> _Work order_
Each line from the one that contains "(98, 221) = (203, 391): grey" to the end of the material must be set down exactly, and no line before it.

> _Input data_
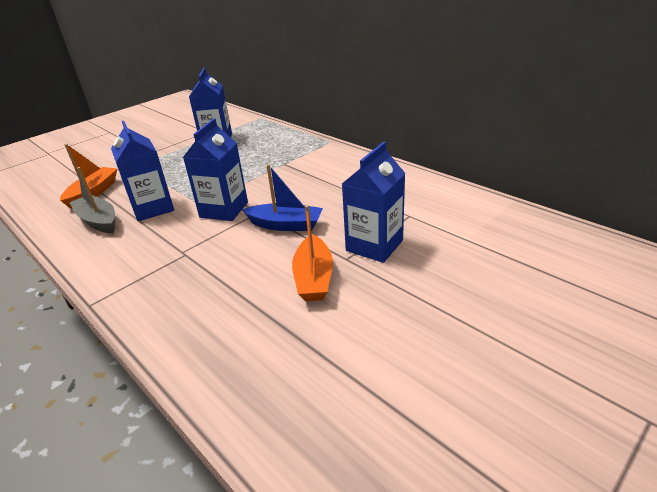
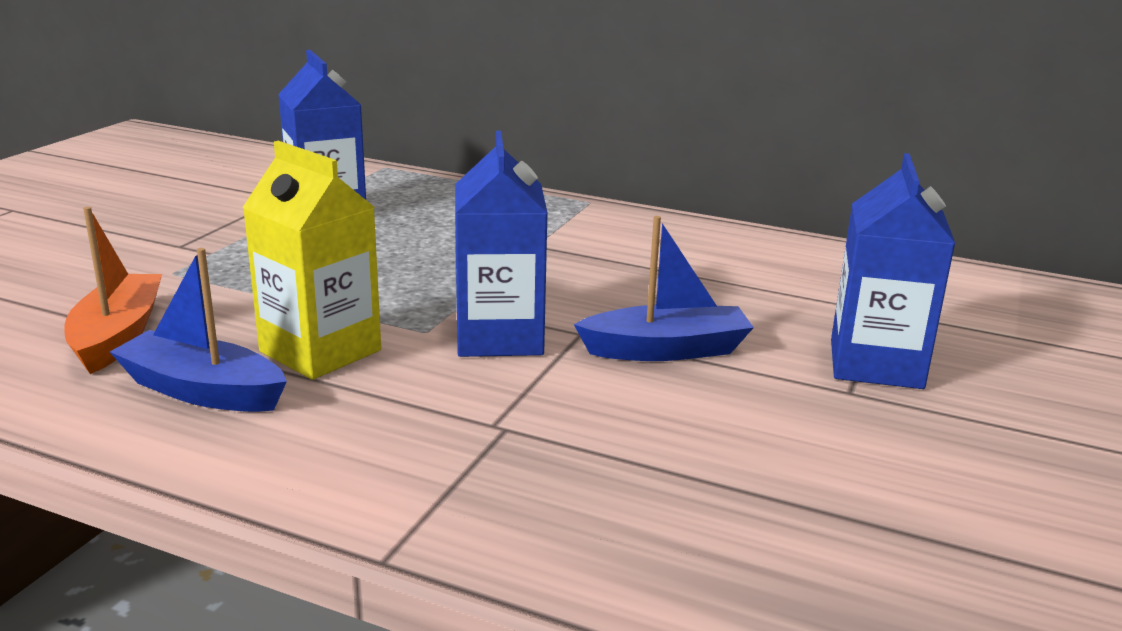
camera: 25 degrees left, 10 degrees down
(98, 221) = (203, 391): grey boat -> blue boat
(152, 208) = (320, 351): blue carton -> yellow carton
(314, 278) = (827, 431): orange boat -> none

> _Answer for the task_
(98, 221) = (203, 391): grey boat -> blue boat
(152, 208) = (320, 351): blue carton -> yellow carton
(314, 278) = (827, 431): orange boat -> none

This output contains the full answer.